• _Problem details_
Transcribe the data that follows in full. Leave out the pictures.

• _Records shown_
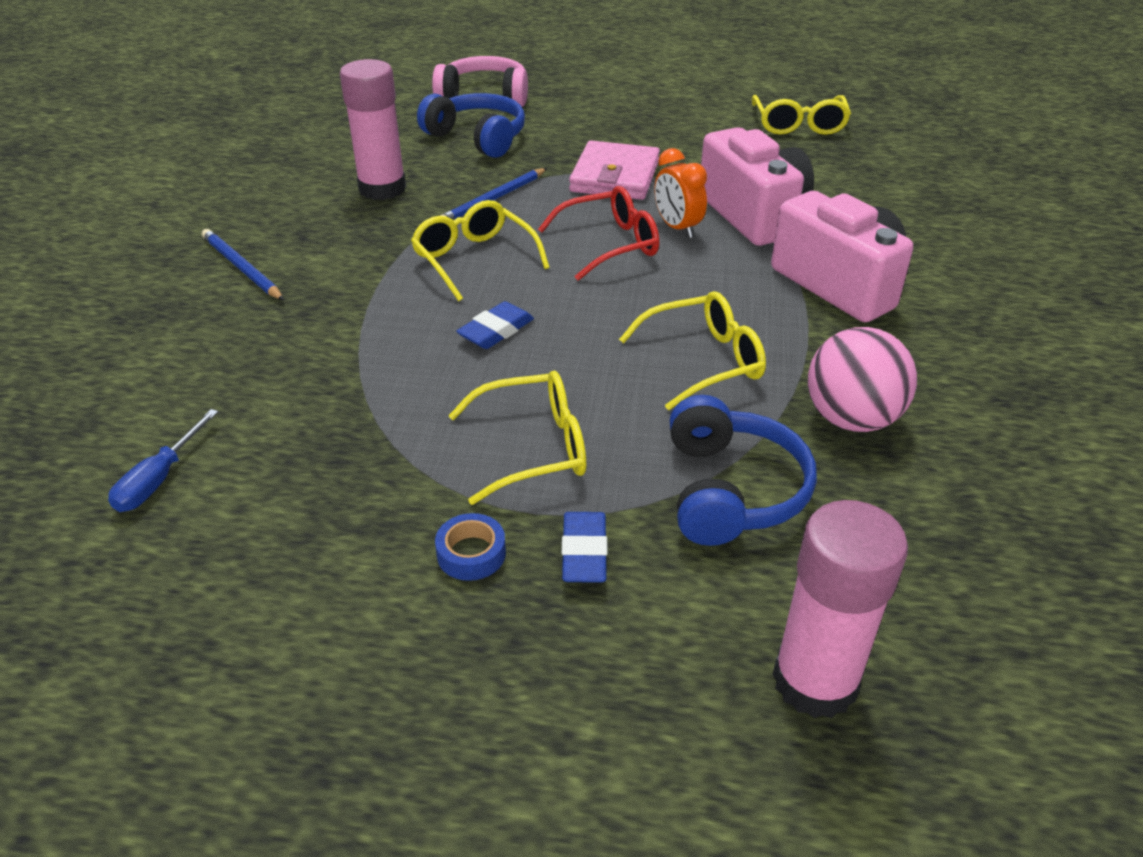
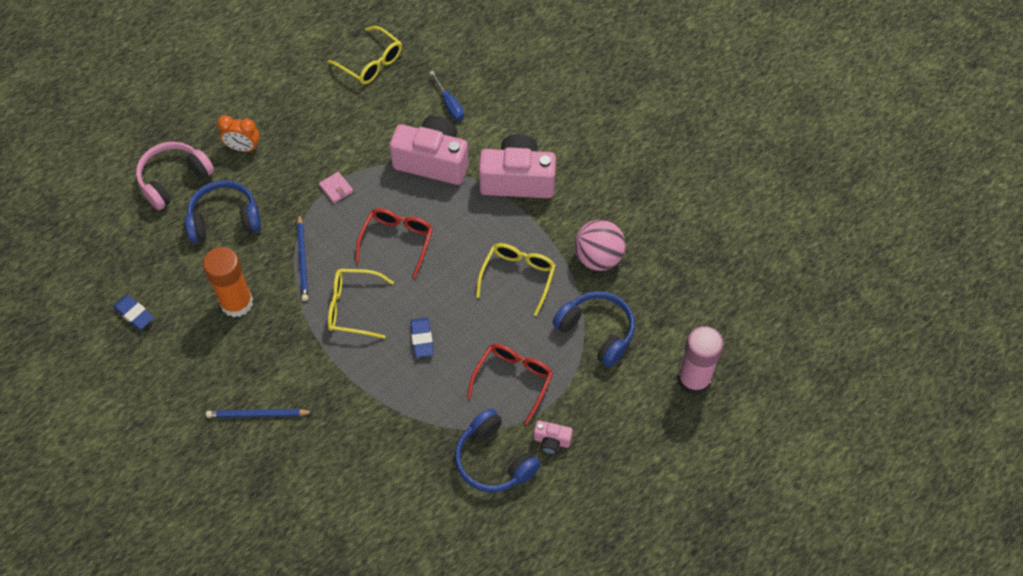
camera: 50 degrees left, 20 degrees up
blue screwdriver [108,409,218,512] -> blue screwdriver moved to [429,71,464,120]
pink glue stick [340,59,406,200] -> orange glue stick [203,247,253,317]
blue tape [435,513,506,581] -> pink camera [534,420,573,454]
yellow glasses [448,371,586,505] -> red glasses [467,344,553,425]
blue eraser [562,512,608,583] -> blue eraser moved to [113,295,154,330]
pink wallet [569,141,660,200] -> pink wallet [319,172,353,203], size x0.47
orange clock [654,148,707,238] -> orange clock moved to [217,115,260,152]
none -> blue headphones [455,408,541,492]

• _Response box_
camera: 50 degrees left, 20 degrees up
blue screwdriver [108,409,218,512] -> blue screwdriver moved to [429,71,464,120]
pink glue stick [340,59,406,200] -> orange glue stick [203,247,253,317]
blue tape [435,513,506,581] -> pink camera [534,420,573,454]
yellow glasses [448,371,586,505] -> red glasses [467,344,553,425]
blue eraser [562,512,608,583] -> blue eraser moved to [113,295,154,330]
pink wallet [569,141,660,200] -> pink wallet [319,172,353,203], size x0.47
orange clock [654,148,707,238] -> orange clock moved to [217,115,260,152]
none -> blue headphones [455,408,541,492]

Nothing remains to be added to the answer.